Task requirements:
Without any images, write the data out exactly as it appears.

Data excerpts:

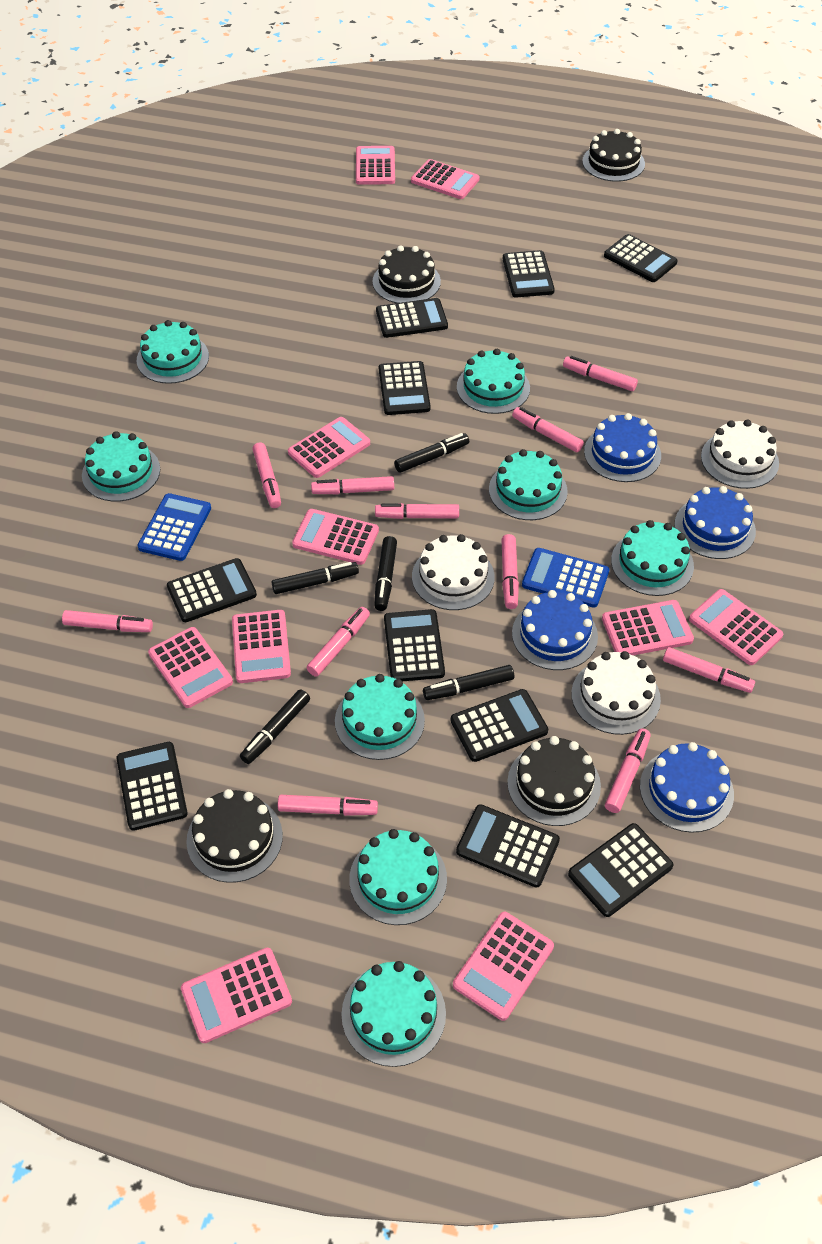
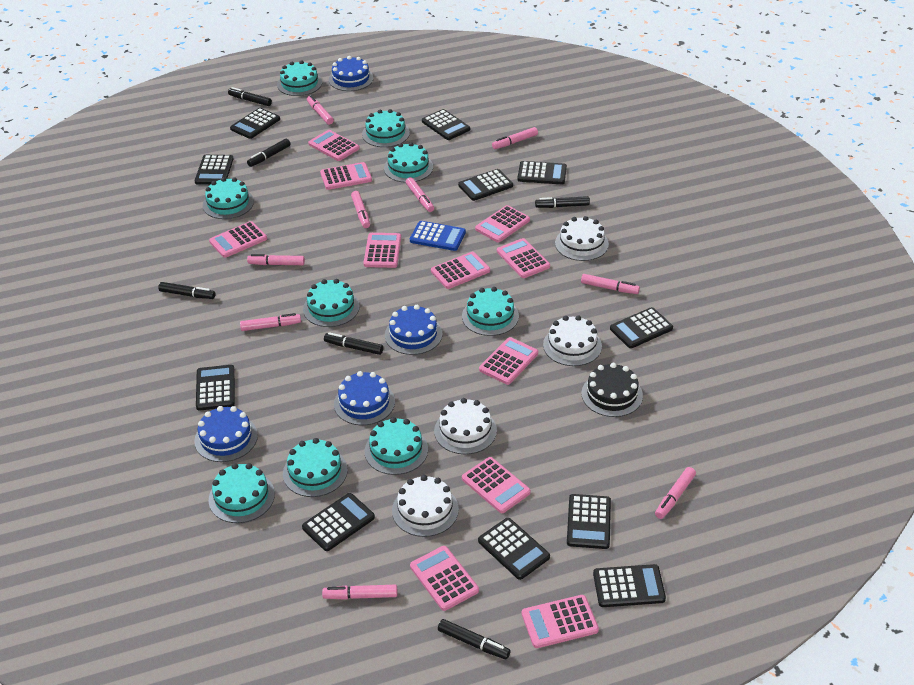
black cake: 4 -> 1
black calculator: 10 -> 11
black marker: 5 -> 6
blue calculator: 2 -> 1
pink calculator: 10 -> 11
pink marker: 11 -> 9
turquoise cake: 8 -> 9
white cake: 3 -> 4

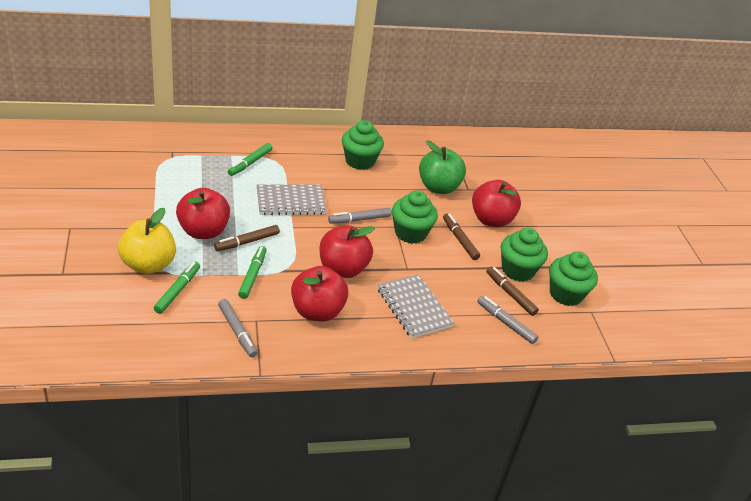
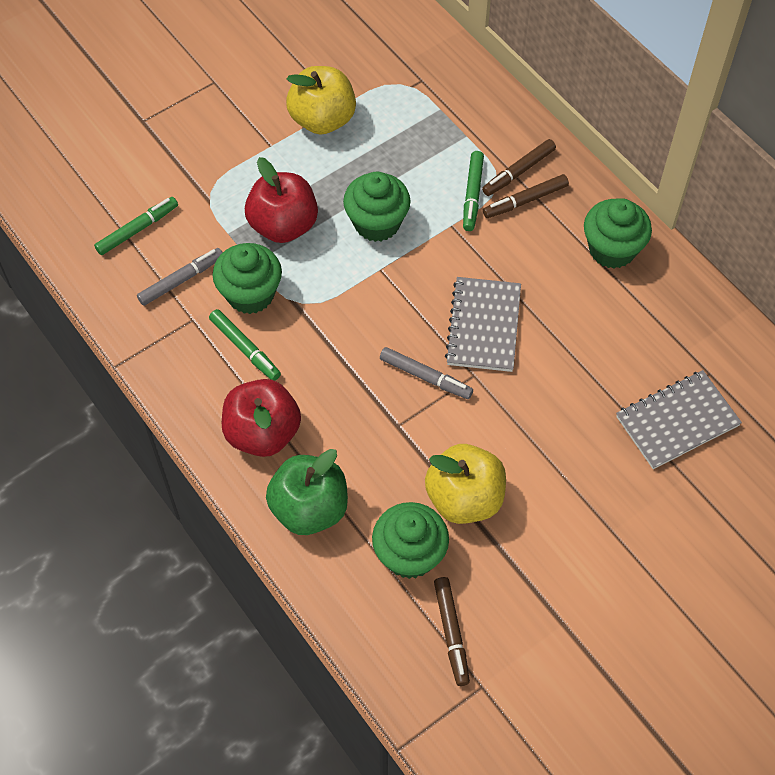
grey marker: 3 -> 2
red apple: 4 -> 2
yellow apple: 1 -> 2

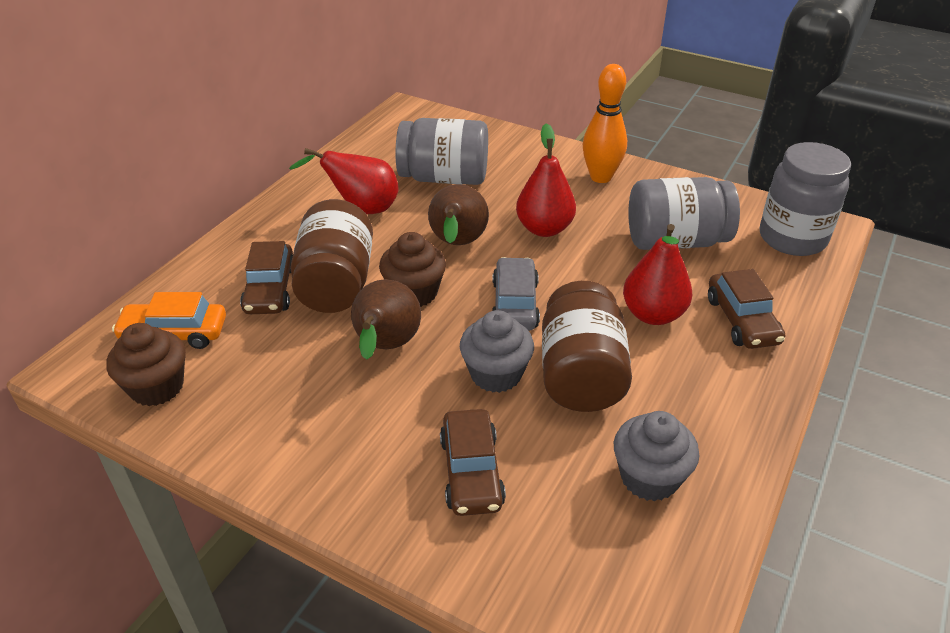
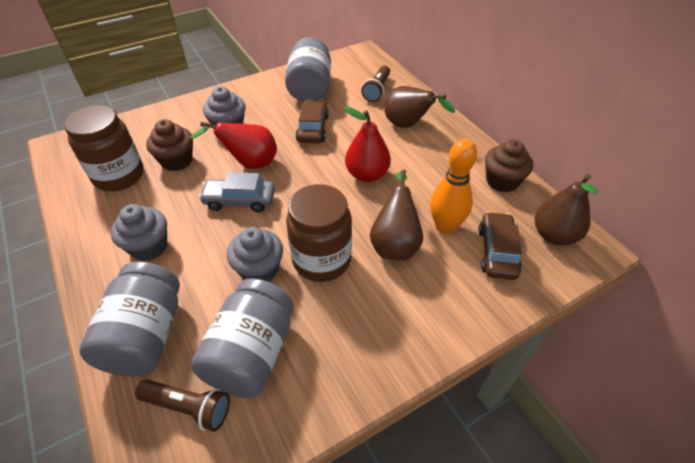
brown car: 3 -> 2
brown flashlight: 0 -> 2
brown pear: 2 -> 3
grey cupcake: 2 -> 3
orange car: 1 -> 0
red pear: 3 -> 2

Result of the exercise:
black cake: 4 -> 1
black calculator: 10 -> 11
black marker: 5 -> 6
blue calculator: 2 -> 1
pink calculator: 10 -> 11
pink marker: 11 -> 9
turquoise cake: 8 -> 9
white cake: 3 -> 4

grey marker: 3 -> 2
red apple: 4 -> 2
yellow apple: 1 -> 2

brown car: 3 -> 2
brown flashlight: 0 -> 2
brown pear: 2 -> 3
grey cupcake: 2 -> 3
orange car: 1 -> 0
red pear: 3 -> 2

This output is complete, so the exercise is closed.